(Spatial questions based on scenes)
_____
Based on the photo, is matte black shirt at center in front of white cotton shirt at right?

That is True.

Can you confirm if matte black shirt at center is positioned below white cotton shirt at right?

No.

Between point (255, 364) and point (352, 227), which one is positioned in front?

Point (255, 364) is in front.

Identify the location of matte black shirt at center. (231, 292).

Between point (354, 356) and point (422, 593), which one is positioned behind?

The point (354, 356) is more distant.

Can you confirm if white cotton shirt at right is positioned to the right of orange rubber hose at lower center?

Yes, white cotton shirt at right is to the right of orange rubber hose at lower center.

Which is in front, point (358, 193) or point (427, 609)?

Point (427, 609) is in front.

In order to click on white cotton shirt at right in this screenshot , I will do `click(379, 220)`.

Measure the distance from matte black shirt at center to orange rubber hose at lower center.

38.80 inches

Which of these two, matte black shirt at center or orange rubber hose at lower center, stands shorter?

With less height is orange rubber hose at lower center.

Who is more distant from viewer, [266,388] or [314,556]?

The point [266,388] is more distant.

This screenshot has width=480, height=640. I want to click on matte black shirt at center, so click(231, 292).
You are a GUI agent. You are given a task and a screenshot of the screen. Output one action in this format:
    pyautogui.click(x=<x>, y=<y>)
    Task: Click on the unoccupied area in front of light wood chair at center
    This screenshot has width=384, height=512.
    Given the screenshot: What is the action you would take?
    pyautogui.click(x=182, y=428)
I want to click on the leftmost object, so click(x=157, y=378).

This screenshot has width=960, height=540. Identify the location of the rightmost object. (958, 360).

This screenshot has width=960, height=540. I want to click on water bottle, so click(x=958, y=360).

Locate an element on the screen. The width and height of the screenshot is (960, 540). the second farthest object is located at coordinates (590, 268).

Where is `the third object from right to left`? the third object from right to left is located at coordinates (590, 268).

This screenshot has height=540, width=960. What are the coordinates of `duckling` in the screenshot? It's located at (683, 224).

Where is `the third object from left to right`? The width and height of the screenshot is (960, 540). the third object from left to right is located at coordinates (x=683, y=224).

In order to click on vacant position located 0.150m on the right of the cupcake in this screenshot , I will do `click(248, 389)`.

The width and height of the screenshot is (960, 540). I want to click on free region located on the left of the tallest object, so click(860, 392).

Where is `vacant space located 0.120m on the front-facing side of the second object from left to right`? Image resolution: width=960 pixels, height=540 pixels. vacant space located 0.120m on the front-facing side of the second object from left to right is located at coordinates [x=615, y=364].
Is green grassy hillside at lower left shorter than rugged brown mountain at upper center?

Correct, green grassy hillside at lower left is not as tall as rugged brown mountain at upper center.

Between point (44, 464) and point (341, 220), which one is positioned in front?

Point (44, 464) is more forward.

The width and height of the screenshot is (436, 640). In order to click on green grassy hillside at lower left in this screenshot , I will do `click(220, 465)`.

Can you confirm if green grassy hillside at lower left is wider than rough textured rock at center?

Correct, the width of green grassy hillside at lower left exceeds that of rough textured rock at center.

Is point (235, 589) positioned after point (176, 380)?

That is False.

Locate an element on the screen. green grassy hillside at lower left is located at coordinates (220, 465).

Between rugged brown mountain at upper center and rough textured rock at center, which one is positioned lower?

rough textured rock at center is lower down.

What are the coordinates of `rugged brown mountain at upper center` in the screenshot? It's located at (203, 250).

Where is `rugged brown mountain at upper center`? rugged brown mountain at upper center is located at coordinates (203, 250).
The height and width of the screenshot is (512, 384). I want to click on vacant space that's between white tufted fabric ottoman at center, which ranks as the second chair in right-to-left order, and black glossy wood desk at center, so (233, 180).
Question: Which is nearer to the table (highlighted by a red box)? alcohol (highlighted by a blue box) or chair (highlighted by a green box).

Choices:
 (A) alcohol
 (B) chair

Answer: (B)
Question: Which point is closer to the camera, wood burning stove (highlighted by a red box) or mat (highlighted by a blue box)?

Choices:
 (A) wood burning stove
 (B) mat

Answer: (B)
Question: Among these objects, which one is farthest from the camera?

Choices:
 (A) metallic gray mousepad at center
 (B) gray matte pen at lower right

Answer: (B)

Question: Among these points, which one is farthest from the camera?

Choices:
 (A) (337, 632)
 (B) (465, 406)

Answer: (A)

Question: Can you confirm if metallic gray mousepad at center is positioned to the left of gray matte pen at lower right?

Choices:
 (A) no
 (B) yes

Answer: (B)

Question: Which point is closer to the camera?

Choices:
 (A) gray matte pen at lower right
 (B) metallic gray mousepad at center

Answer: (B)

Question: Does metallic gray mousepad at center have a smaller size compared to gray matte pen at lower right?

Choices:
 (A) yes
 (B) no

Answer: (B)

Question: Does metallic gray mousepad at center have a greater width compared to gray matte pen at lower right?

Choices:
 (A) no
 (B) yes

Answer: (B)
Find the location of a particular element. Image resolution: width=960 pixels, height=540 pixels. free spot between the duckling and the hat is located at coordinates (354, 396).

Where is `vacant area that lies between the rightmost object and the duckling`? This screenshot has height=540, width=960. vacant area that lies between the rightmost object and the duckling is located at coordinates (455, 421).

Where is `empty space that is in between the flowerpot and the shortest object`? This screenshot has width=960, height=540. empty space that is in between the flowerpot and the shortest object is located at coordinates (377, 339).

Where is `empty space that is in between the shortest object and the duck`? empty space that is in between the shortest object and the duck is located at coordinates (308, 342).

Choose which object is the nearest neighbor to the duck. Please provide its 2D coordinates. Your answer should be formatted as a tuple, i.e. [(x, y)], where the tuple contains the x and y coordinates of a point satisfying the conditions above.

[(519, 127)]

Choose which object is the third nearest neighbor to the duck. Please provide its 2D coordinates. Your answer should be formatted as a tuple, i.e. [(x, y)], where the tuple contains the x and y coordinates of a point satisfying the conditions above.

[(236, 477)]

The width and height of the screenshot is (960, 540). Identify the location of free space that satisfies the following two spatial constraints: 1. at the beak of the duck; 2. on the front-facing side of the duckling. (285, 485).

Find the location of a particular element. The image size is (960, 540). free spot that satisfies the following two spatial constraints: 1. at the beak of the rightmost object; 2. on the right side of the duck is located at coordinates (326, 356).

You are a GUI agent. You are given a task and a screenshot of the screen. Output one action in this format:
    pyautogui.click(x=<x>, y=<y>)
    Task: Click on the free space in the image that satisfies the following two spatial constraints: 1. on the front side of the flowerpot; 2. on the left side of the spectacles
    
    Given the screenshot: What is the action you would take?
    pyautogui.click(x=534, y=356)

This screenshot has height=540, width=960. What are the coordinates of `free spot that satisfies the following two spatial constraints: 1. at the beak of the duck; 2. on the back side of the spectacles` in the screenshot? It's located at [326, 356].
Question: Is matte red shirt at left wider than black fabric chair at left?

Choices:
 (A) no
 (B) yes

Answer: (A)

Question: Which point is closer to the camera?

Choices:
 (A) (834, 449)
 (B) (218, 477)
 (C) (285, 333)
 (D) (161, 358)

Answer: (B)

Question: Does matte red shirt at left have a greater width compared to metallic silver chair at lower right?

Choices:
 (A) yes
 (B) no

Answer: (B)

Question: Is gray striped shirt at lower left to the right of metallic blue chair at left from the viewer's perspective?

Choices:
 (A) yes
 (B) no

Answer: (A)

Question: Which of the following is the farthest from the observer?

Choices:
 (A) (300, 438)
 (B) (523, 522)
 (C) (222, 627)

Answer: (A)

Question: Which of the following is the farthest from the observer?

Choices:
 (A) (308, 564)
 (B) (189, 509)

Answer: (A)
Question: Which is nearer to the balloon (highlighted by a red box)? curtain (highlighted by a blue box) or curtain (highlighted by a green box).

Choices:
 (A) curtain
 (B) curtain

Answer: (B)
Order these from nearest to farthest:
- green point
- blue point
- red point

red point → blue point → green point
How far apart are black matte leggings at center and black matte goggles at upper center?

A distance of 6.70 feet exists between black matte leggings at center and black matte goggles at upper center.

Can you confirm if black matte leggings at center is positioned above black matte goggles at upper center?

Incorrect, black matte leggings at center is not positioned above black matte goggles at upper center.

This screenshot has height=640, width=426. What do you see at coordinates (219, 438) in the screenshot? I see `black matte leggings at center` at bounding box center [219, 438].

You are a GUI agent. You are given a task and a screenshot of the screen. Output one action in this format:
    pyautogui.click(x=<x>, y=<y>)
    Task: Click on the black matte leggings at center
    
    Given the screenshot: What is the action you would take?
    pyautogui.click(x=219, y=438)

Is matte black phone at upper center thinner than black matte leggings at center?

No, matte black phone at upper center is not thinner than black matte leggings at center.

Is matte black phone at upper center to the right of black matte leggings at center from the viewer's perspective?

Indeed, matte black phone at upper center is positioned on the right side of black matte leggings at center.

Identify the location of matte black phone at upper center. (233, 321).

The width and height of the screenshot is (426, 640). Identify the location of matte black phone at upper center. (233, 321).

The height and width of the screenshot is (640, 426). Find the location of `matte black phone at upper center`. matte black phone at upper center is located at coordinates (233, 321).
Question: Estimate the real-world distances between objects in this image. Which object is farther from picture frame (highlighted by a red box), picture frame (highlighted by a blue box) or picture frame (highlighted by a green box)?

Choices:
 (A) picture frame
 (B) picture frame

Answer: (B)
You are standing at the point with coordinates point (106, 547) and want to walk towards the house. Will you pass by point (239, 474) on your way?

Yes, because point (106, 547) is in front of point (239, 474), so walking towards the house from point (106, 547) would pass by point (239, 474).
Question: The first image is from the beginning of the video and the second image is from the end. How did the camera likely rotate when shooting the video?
_____
#### [Aim]
Copy the listing word for word, starting at the line that contains "The width and height of the screenshot is (426, 640)." and continuing through the final line of the listing.

#### [Correct result]
The width and height of the screenshot is (426, 640). Identify the location of matte black phone at upper center. (233, 321).

The height and width of the screenshot is (640, 426). Find the location of `matte black phone at upper center`. matte black phone at upper center is located at coordinates (233, 321).
Question: Estimate the real-world distances between objects in this image. Which object is farther from picture frame (highlighted by a red box), picture frame (highlighted by a blue box) or picture frame (highlighted by a green box)?

Choices:
 (A) picture frame
 (B) picture frame

Answer: (B)
You are standing at the point with coordinates point (106, 547) and want to walk towards the house. Will you pass by point (239, 474) on your way?

Yes, because point (106, 547) is in front of point (239, 474), so walking towards the house from point (106, 547) would pass by point (239, 474).
Question: The first image is from the beginning of the video and the second image is from the end. How did the camera likely rotate when shooting the video?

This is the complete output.